═════ DATA TO EXAMINE ═════

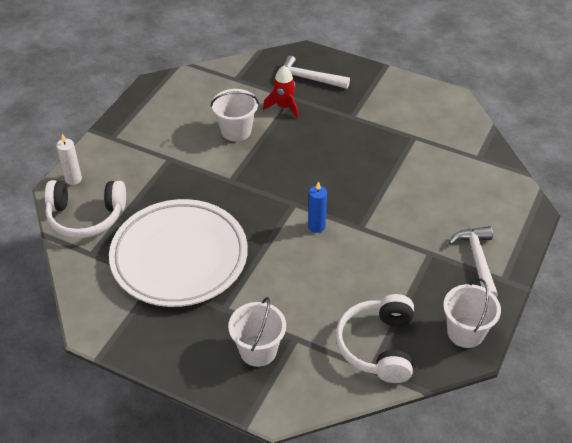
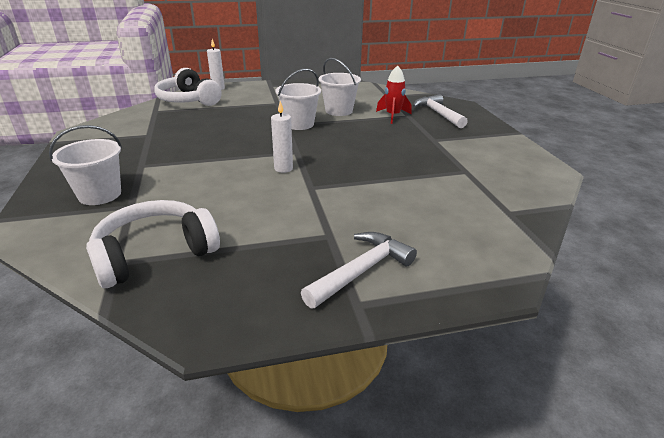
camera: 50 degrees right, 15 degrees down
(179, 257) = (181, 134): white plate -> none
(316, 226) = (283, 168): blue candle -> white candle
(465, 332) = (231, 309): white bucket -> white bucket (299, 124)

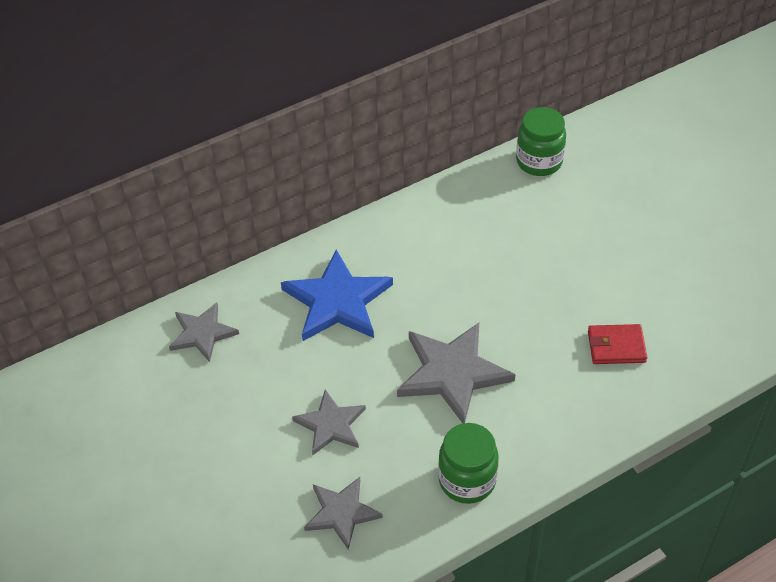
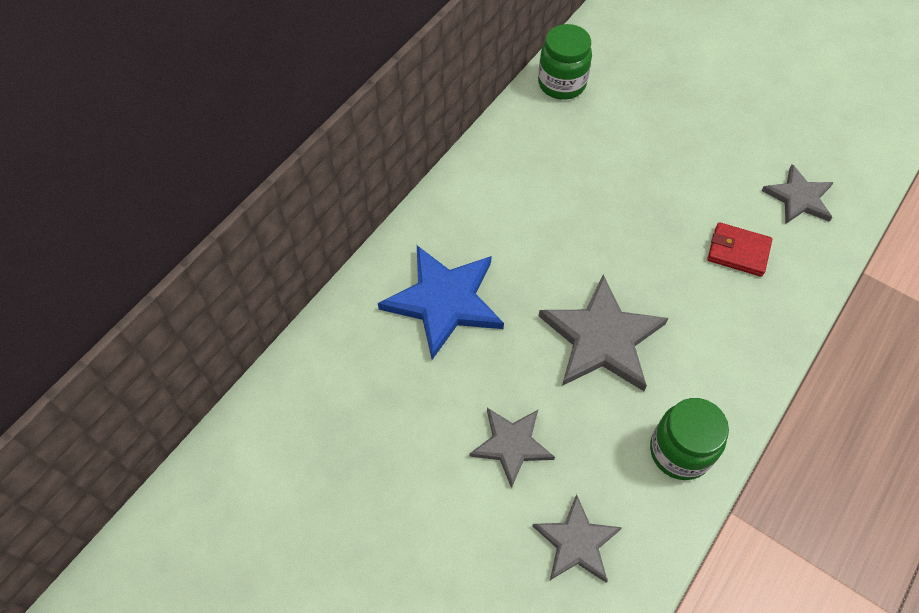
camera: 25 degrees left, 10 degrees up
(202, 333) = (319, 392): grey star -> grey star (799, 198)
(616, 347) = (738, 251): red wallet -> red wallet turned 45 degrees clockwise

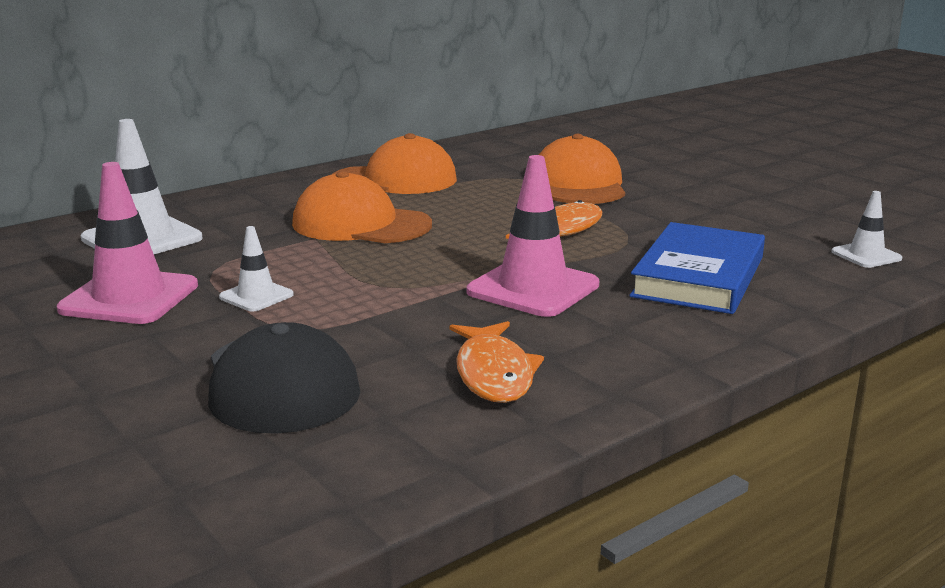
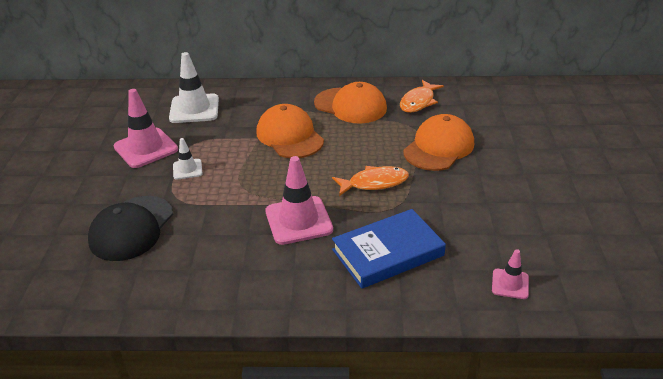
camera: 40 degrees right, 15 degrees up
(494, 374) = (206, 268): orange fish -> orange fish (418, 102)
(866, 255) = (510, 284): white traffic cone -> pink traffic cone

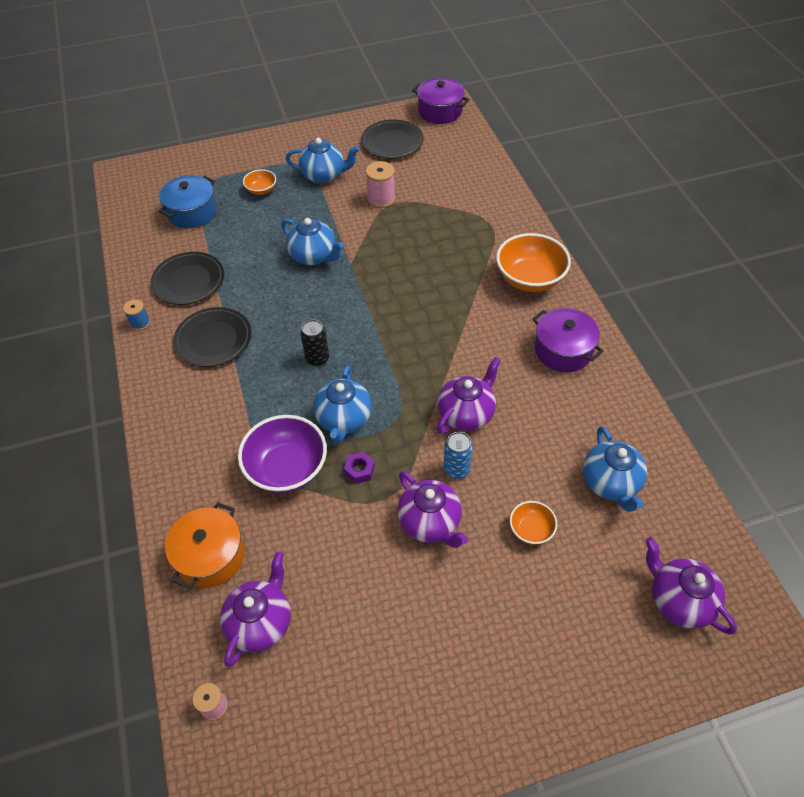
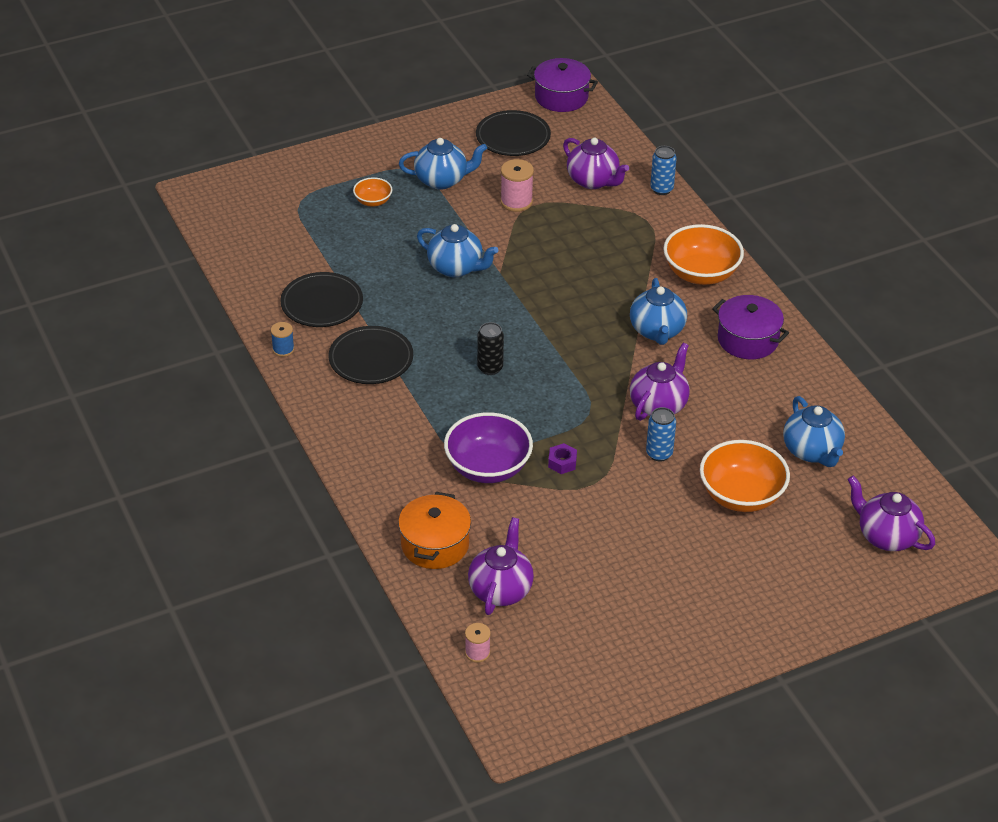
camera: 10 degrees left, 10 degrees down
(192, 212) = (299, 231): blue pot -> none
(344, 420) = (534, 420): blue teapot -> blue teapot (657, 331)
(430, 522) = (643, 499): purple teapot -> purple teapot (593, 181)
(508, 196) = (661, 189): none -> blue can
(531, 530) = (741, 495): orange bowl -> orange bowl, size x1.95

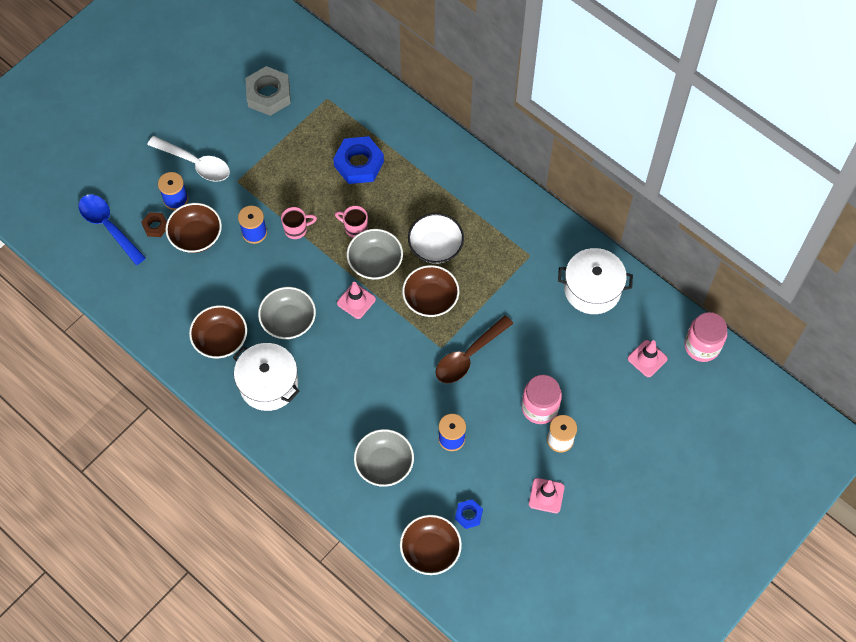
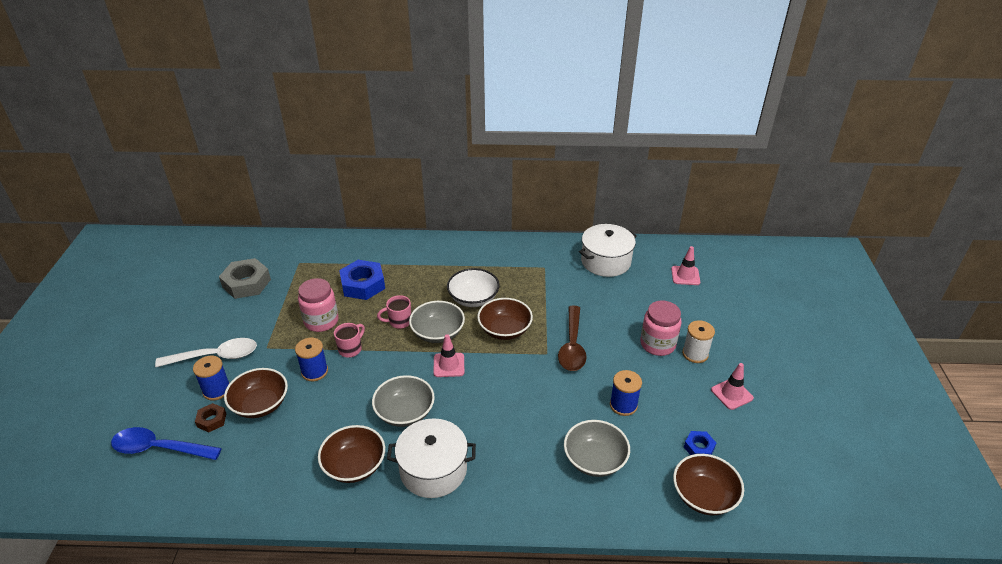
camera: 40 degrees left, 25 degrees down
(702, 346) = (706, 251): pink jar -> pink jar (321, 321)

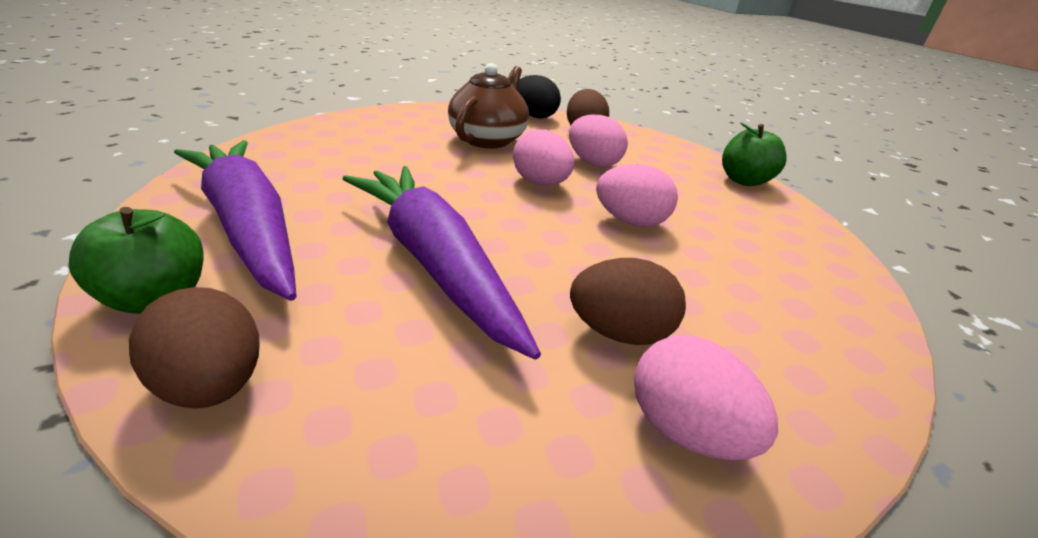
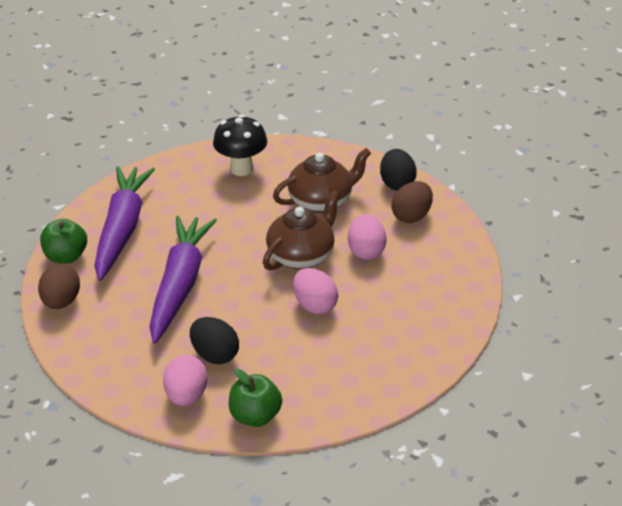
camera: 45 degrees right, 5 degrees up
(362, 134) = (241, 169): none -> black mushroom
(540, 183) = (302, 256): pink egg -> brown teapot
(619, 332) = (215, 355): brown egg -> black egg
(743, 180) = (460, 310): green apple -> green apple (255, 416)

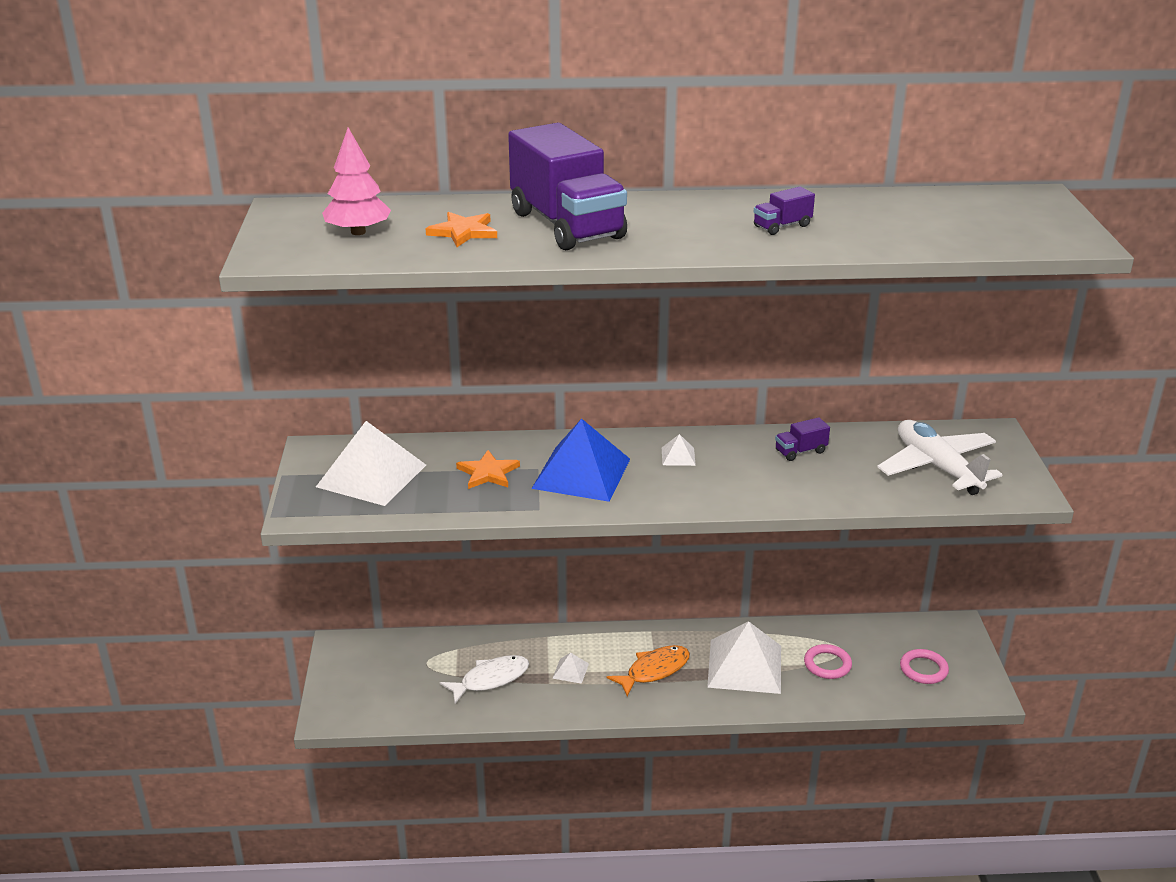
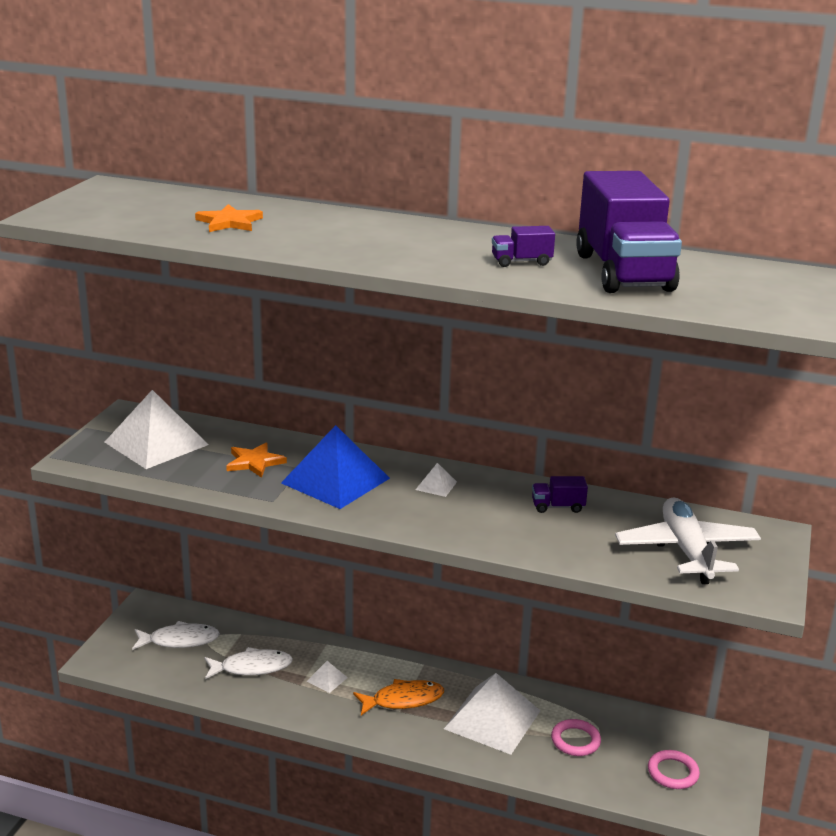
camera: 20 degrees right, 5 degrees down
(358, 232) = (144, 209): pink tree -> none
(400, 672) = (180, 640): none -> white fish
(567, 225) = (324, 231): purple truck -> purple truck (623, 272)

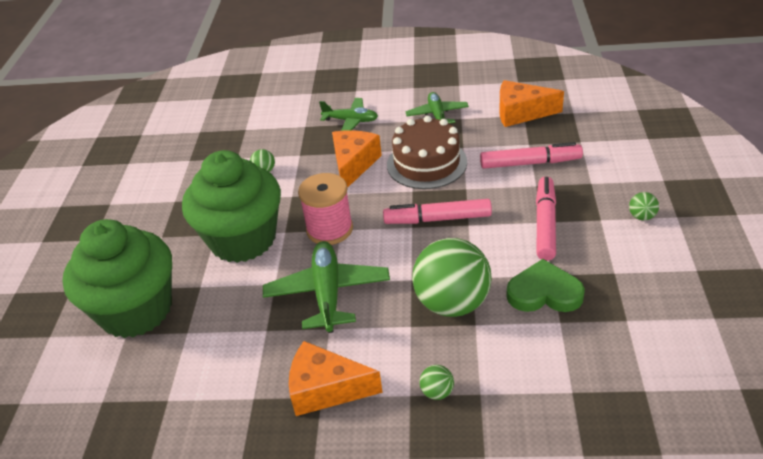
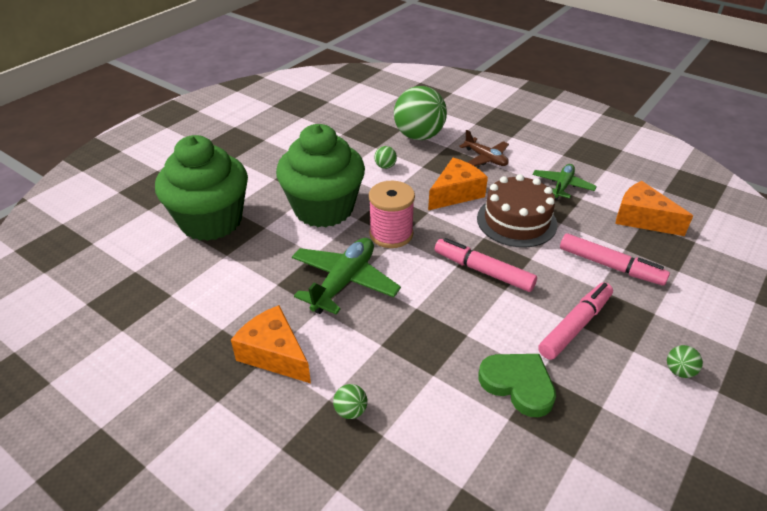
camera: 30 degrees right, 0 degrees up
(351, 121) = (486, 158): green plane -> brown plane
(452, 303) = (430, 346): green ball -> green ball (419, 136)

═════

__TASK GOAL__:
Go through the material above and report each line containing "purple".

__OUTPUT OF THE EXERCISE__:
(430, 522) = (643, 499): purple teapot -> purple teapot (593, 181)
(567, 225) = (324, 231): purple truck -> purple truck (623, 272)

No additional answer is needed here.